EXERCISE INSTRUCTIONS: Reproduce nothing beyond the line containing "camera: 40 degrees left, 20 degrees up". From the first line of the data below down to it, copy each line exactly, without the pictures.

DATASET ENTRIES:
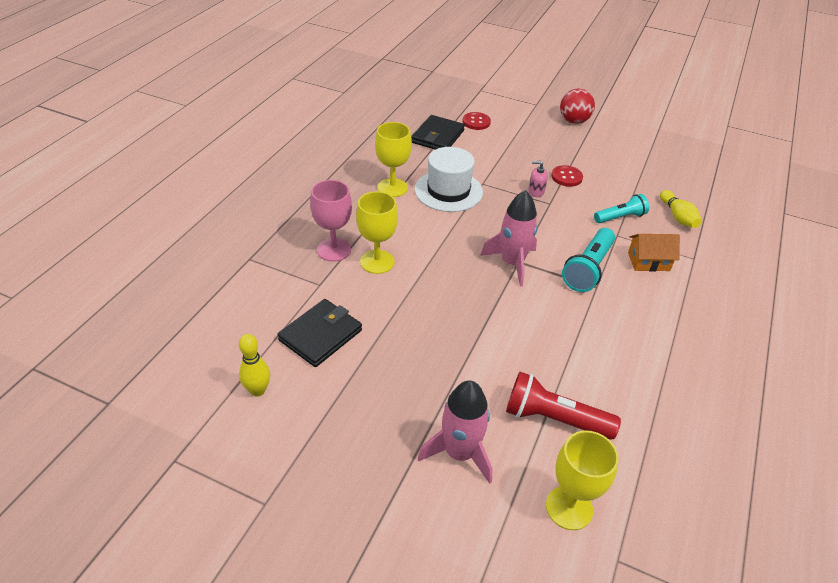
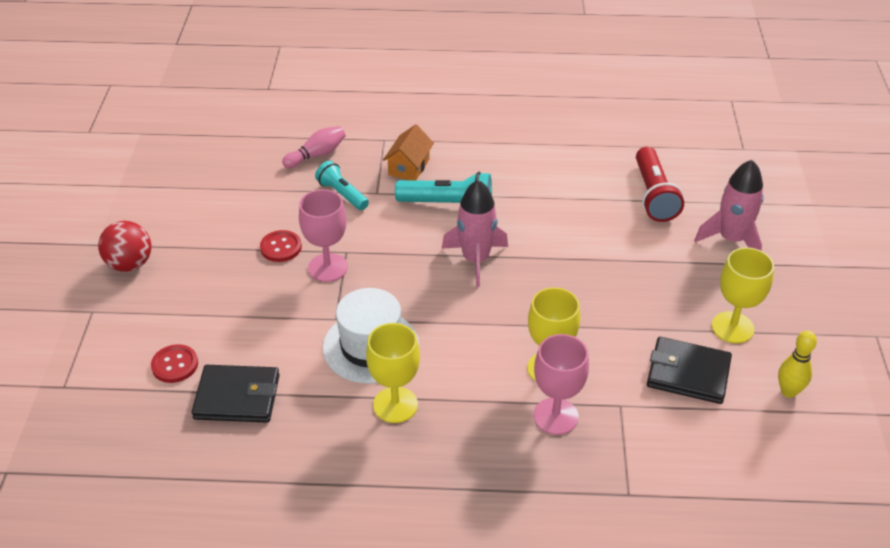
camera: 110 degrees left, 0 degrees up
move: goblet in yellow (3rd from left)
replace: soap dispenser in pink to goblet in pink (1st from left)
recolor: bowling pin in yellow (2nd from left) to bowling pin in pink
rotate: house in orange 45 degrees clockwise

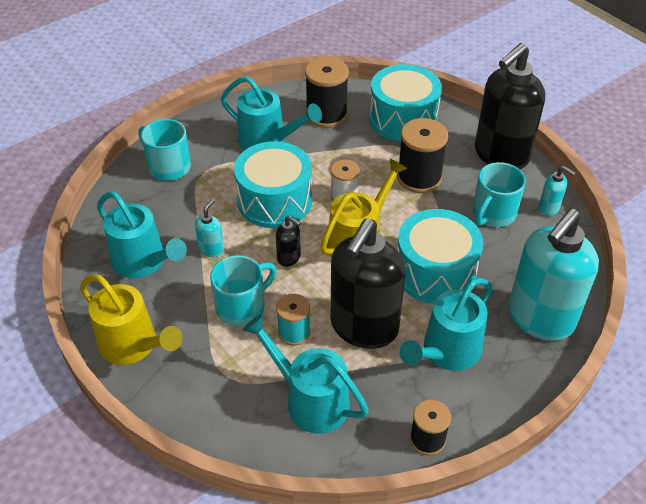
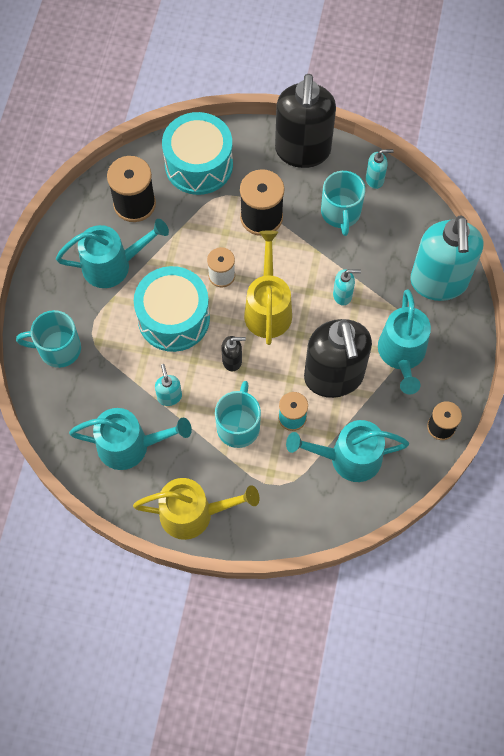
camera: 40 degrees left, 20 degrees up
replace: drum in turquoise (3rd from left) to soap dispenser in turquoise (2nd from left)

RESPONSE TO THIS EXERCISE:
camera: 110 degrees left, 0 degrees up
move: goblet in yellow (3rd from left)
replace: soap dispenser in pink to goblet in pink (1st from left)
recolor: bowling pin in yellow (2nd from left) to bowling pin in pink
rotate: house in orange 45 degrees clockwise

camera: 40 degrees left, 20 degrees up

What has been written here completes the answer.